= Beginning of Section =

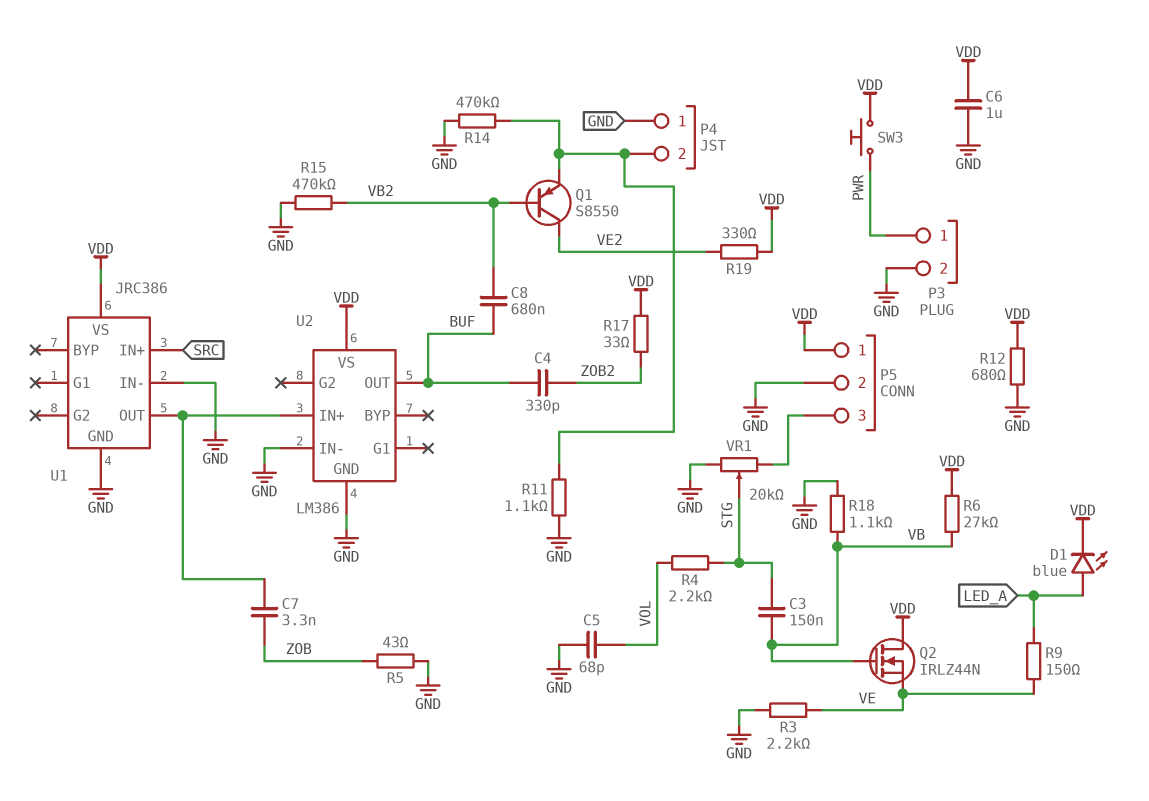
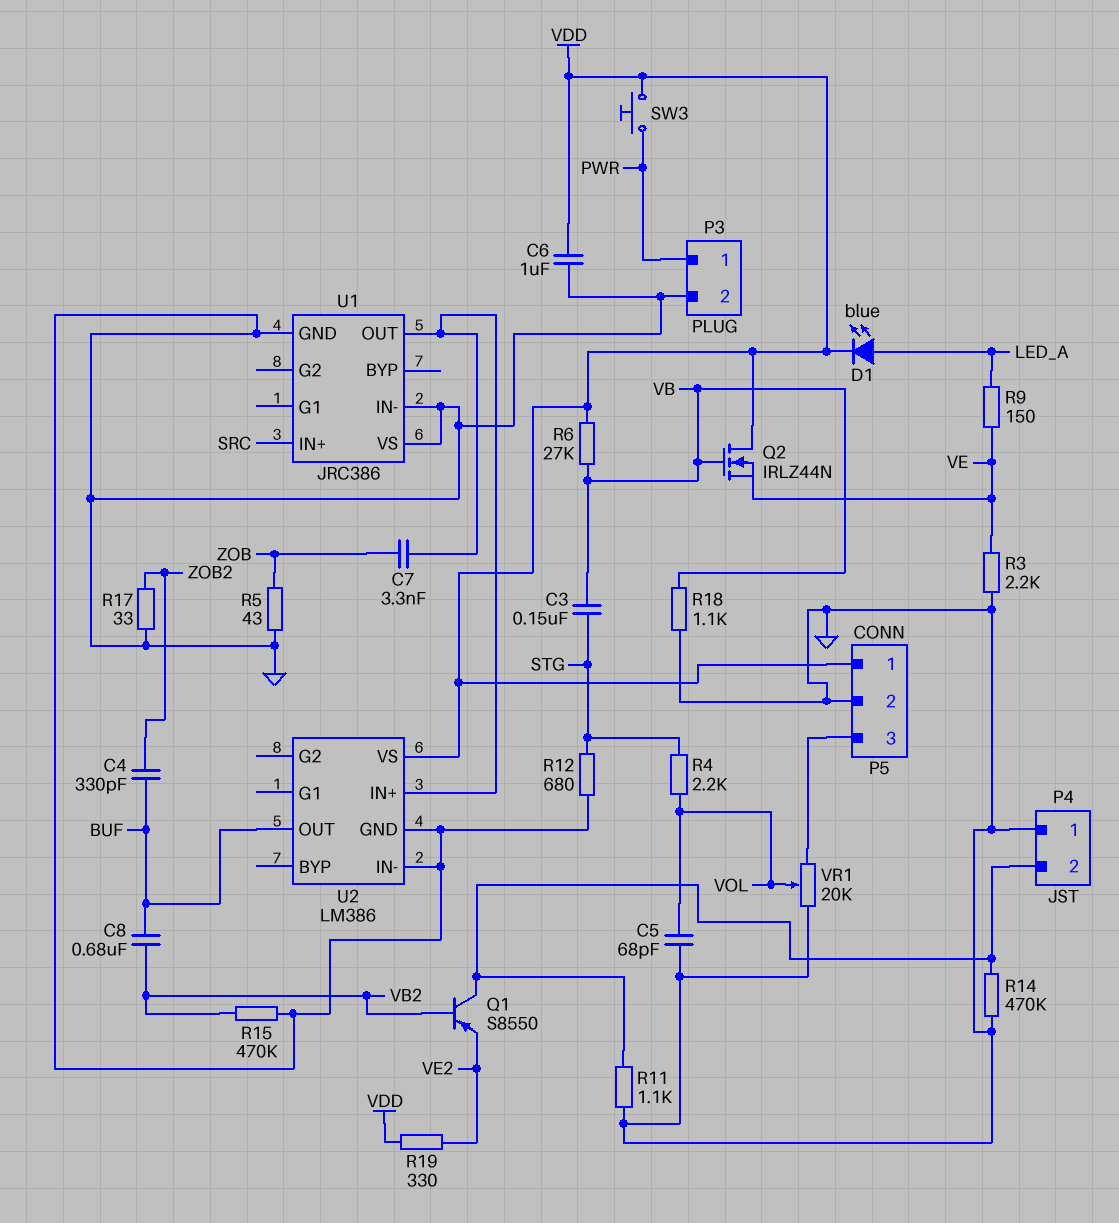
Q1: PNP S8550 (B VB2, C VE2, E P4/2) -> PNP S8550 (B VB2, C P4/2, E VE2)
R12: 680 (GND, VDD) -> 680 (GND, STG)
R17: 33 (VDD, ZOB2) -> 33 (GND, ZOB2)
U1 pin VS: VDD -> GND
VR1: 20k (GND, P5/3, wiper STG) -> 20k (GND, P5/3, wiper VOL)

= End of Section =

## To do
No pictures go in the copy. Set down all the data exactly.

## Exercise response
Q1: PNP S8550 (B VB2, C VE2, E P4/2) -> PNP S8550 (B VB2, C P4/2, E VE2)
R12: 680 (GND, VDD) -> 680 (GND, STG)
R17: 33 (VDD, ZOB2) -> 33 (GND, ZOB2)
U1 pin VS: VDD -> GND
VR1: 20k (GND, P5/3, wiper STG) -> 20k (GND, P5/3, wiper VOL)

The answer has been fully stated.